--- WHAT YOU NEED TO DO ---
Set down, please, exactly the lines below that run from the line with "yellow brick A1" to the line with "lime round brick H7", both lines included.

--- DATA EXTRACTS ---

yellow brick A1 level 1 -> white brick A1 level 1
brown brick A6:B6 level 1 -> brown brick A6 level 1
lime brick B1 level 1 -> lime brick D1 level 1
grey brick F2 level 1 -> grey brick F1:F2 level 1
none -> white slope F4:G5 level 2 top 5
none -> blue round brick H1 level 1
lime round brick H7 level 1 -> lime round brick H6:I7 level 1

---

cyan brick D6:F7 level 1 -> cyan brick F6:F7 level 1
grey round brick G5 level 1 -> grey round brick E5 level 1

--- TASK RESPONSE ---
yellow brick A1 level 1 -> white brick A1 level 1
brown brick A6:B6 level 1 -> brown brick A6 level 1
lime brick B1 level 1 -> lime brick D1 level 1
grey brick F2 level 1 -> grey brick F1:F2 level 1
none -> white slope F4:G5 level 2 top 5
none -> blue round brick H1 level 1
lime round brick H7 level 1 -> lime round brick H6:I7 level 1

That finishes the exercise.